_Data to process_:
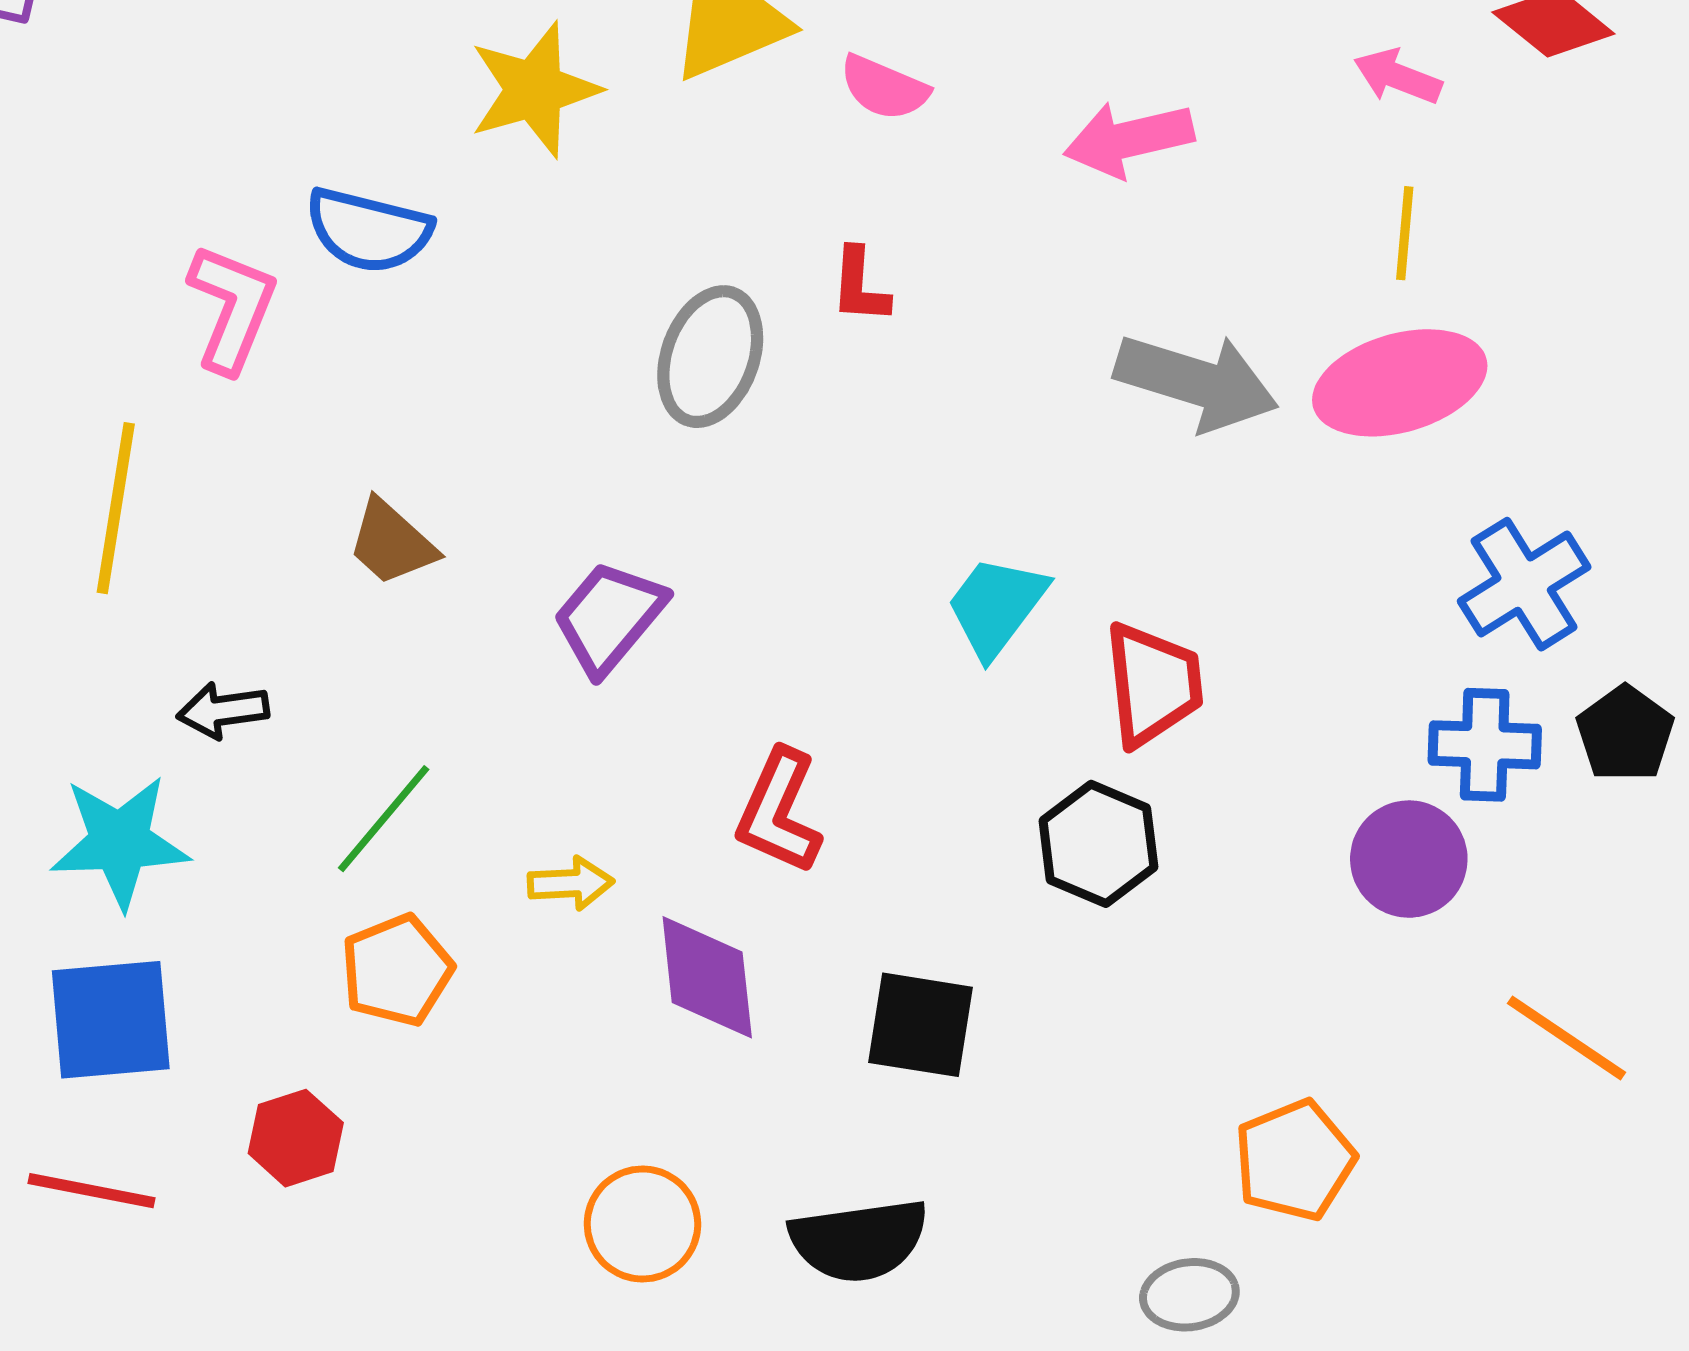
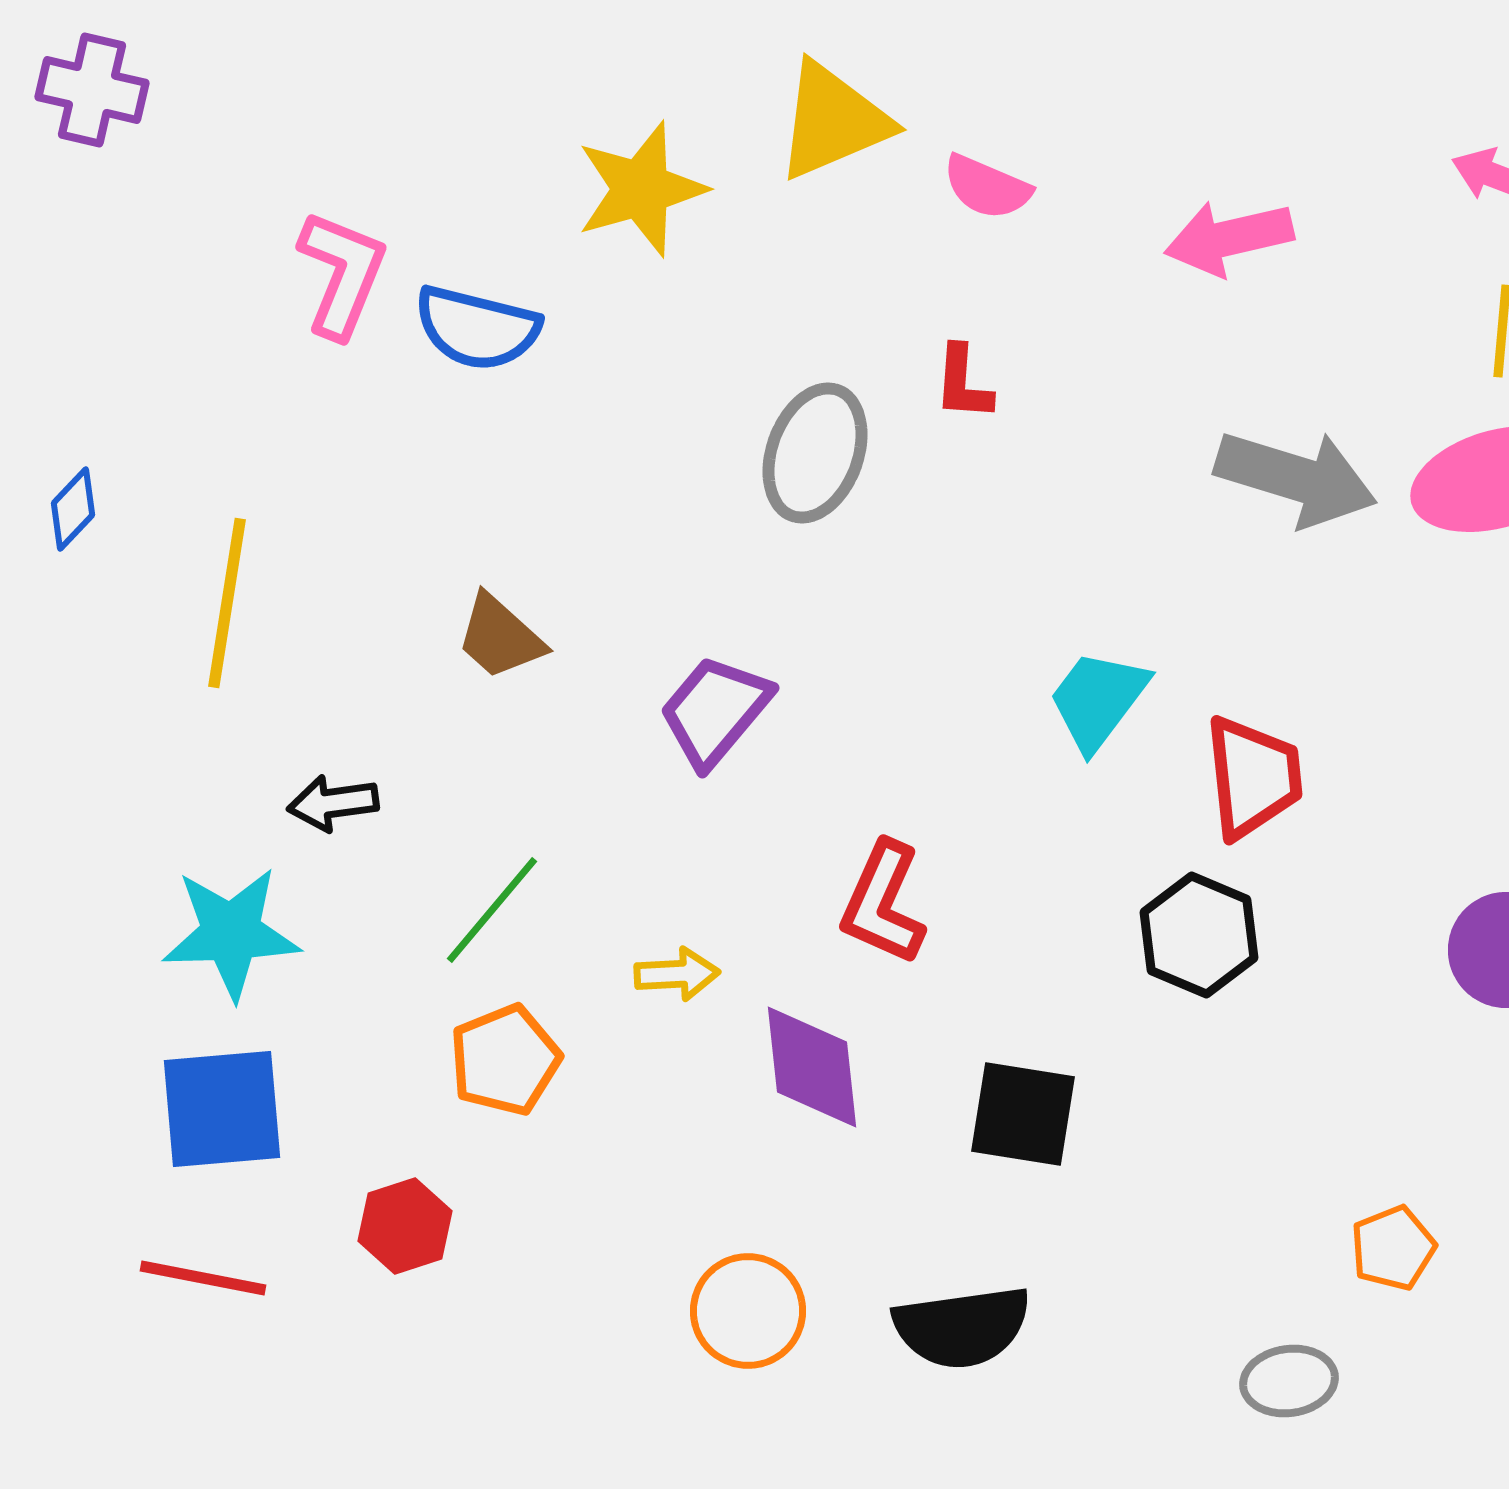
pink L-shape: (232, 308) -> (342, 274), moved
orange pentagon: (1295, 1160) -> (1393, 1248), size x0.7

--

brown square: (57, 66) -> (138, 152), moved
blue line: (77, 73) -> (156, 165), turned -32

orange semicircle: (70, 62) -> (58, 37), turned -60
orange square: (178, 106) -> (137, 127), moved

...

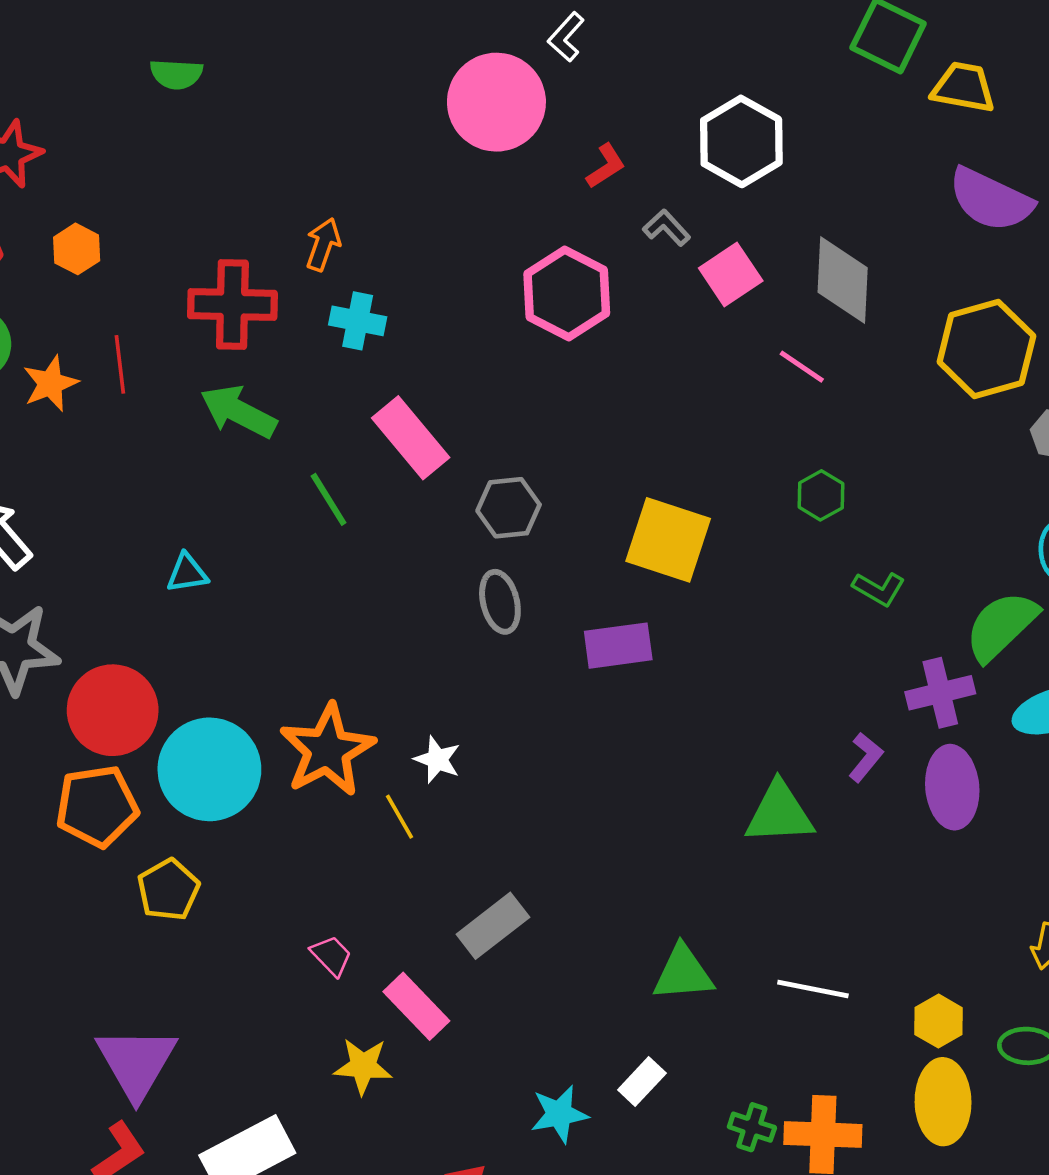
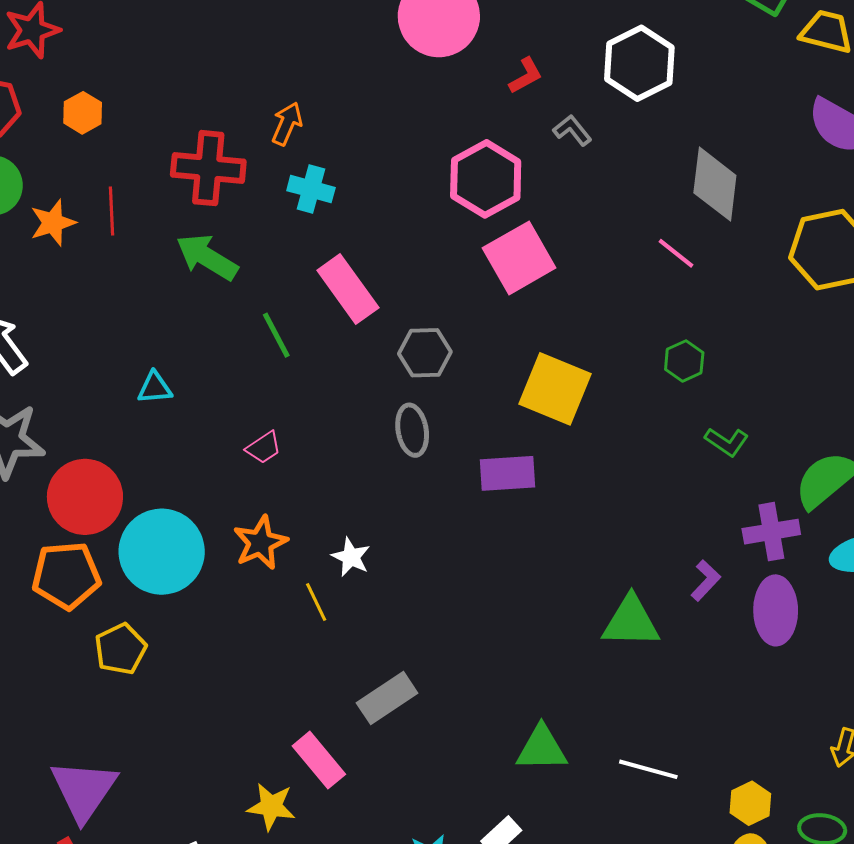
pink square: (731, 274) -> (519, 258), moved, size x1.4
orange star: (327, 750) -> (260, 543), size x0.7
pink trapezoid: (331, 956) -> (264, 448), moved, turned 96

_Activity_: Out of the records above, pick each line that contains the string "orange".

_Answer area_:
orange pentagon: (1295, 1160) -> (1393, 1248), size x0.7
orange semicircle: (70, 62) -> (58, 37), turned -60
orange square: (178, 106) -> (137, 127), moved
orange star: (327, 750) -> (260, 543), size x0.7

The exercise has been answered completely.